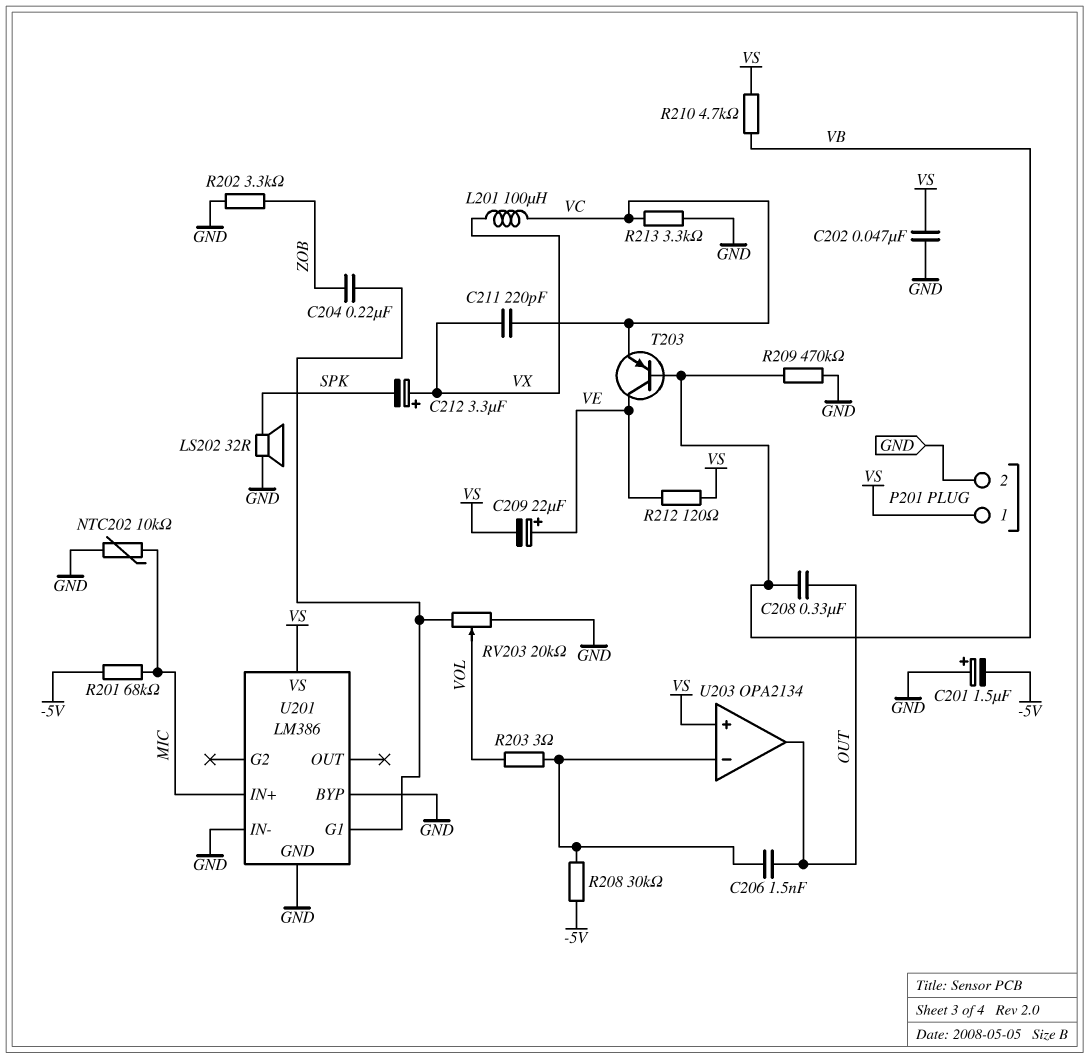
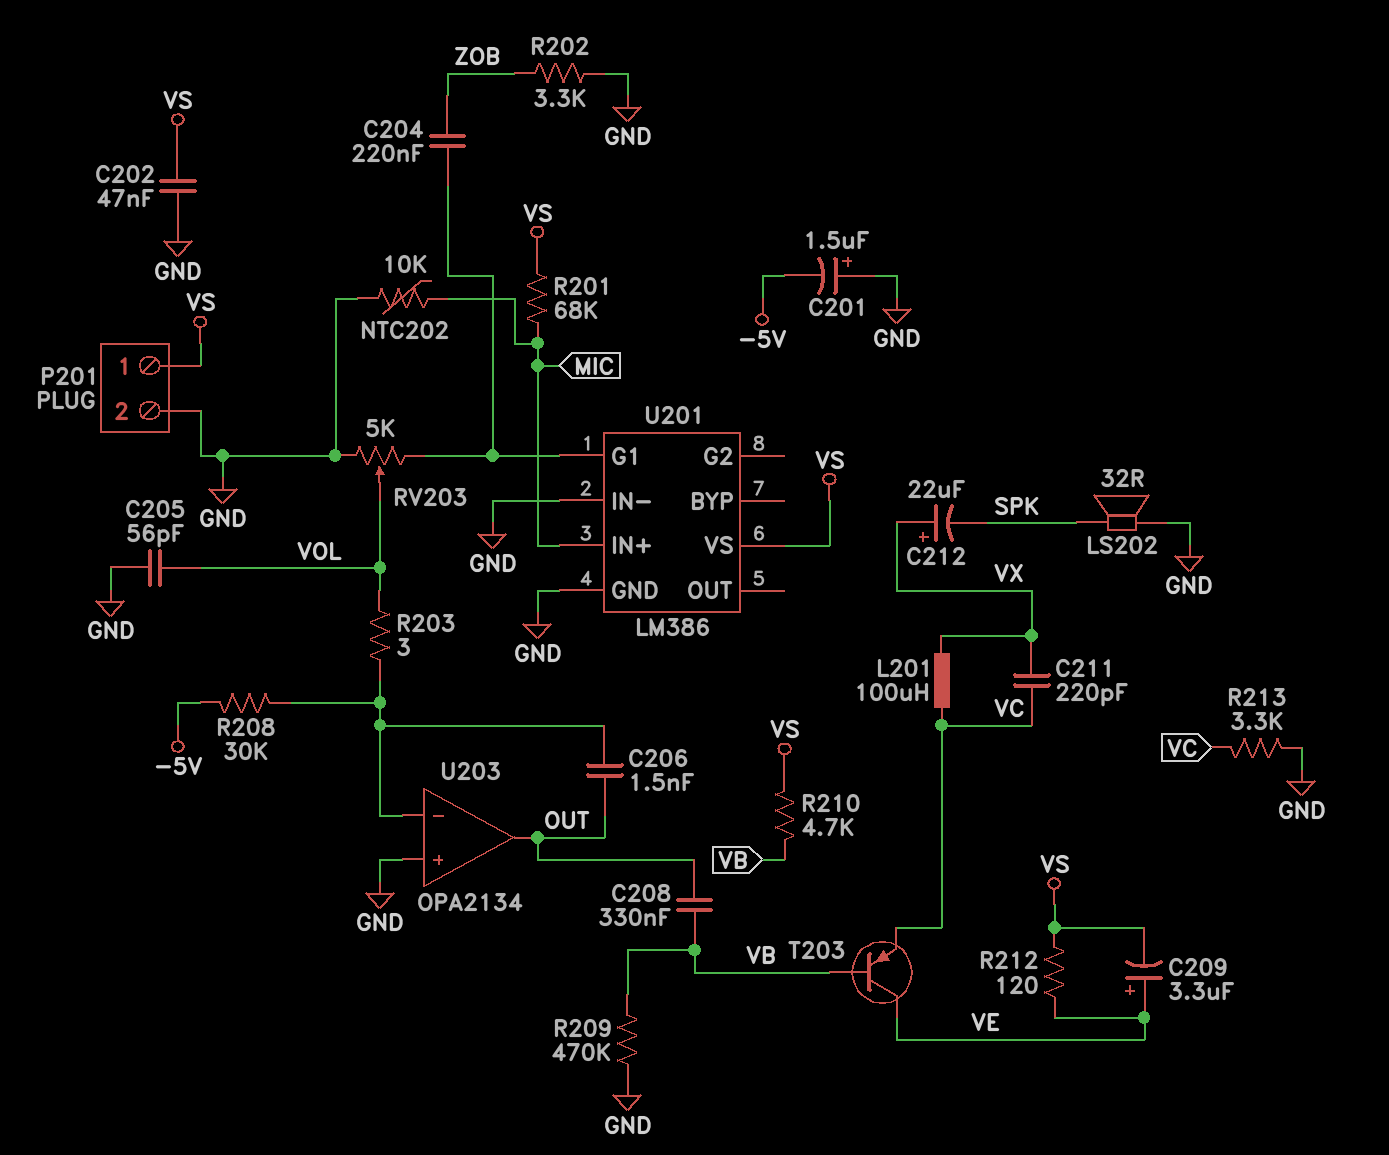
C205: none -> 56pF (GND, VOL)
C209: 22uF (plus VE, minus VS) -> 3.3uF (plus VE, minus VS)
C212: 3.3uF (plus VX, minus SPK) -> 22uF (plus VX, minus SPK)
R201: 68k (-5V, MIC) -> 68k (MIC, VS)
RV203: 20k (GND, U201/G1, wiper VOL) -> 5k (GND, U201/G1, wiper VOL)
U201 pin BYP: GND -> none
U203 pin in+: VS -> GND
· · · ·
### PROBLEM TO WORK ON
Retype the data exactly; images stay out.

### REPLY TO THE TASK
C205: none -> 56pF (GND, VOL)
C209: 22uF (plus VE, minus VS) -> 3.3uF (plus VE, minus VS)
C212: 3.3uF (plus VX, minus SPK) -> 22uF (plus VX, minus SPK)
R201: 68k (-5V, MIC) -> 68k (MIC, VS)
RV203: 20k (GND, U201/G1, wiper VOL) -> 5k (GND, U201/G1, wiper VOL)
U201 pin BYP: GND -> none
U203 pin in+: VS -> GND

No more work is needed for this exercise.